### Goal of the exercise
Within the entries below, find every line that has the string "none", then copy it.

### Recorded data
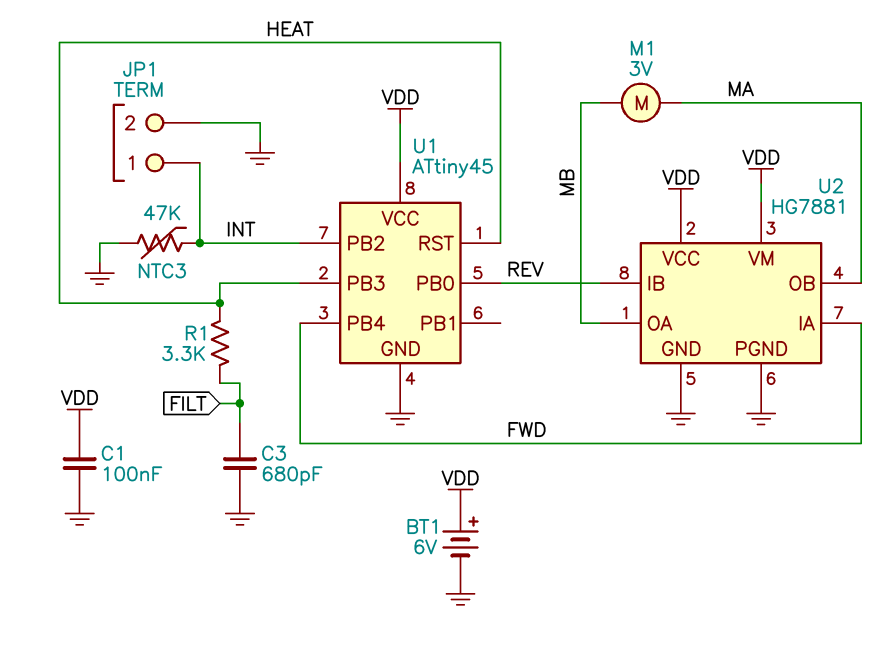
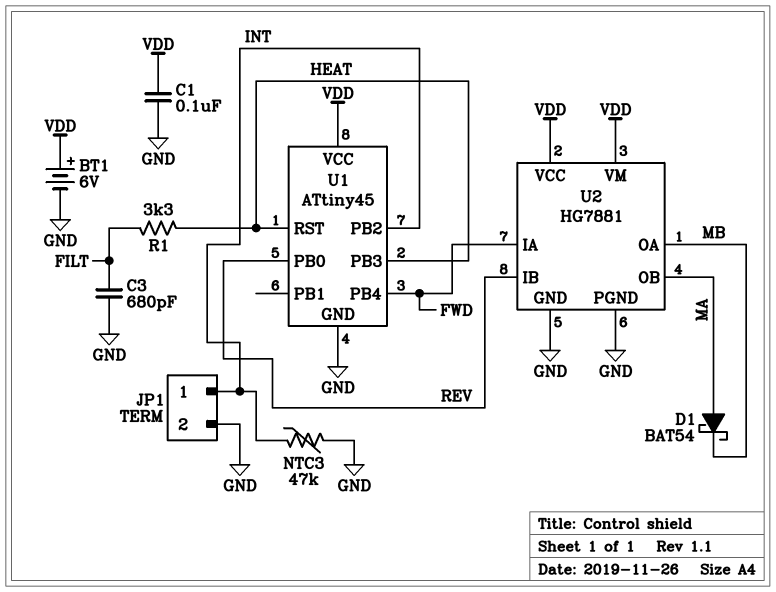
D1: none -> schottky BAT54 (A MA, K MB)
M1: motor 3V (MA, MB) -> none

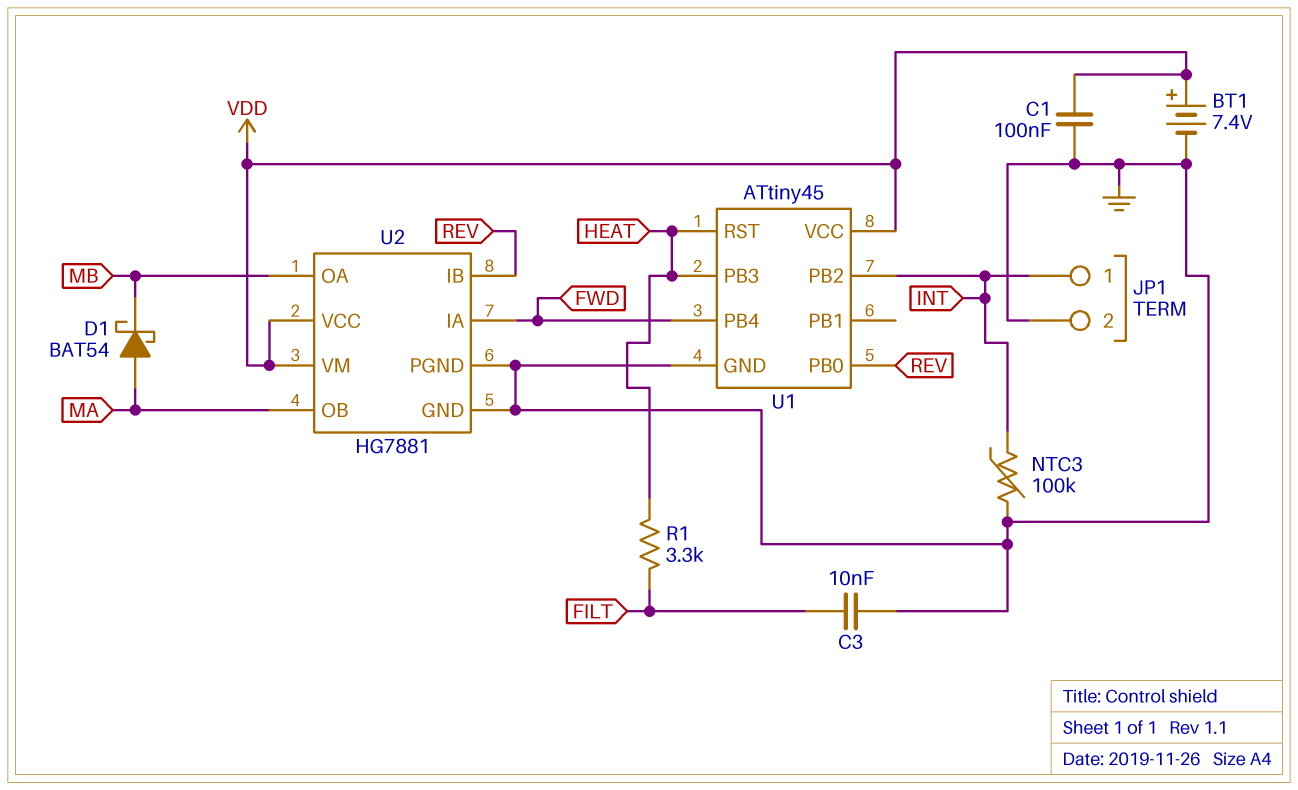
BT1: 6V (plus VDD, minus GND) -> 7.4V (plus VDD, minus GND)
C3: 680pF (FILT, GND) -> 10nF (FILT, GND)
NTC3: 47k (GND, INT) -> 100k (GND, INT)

### Problem solution
D1: none -> schottky BAT54 (A MA, K MB)
M1: motor 3V (MA, MB) -> none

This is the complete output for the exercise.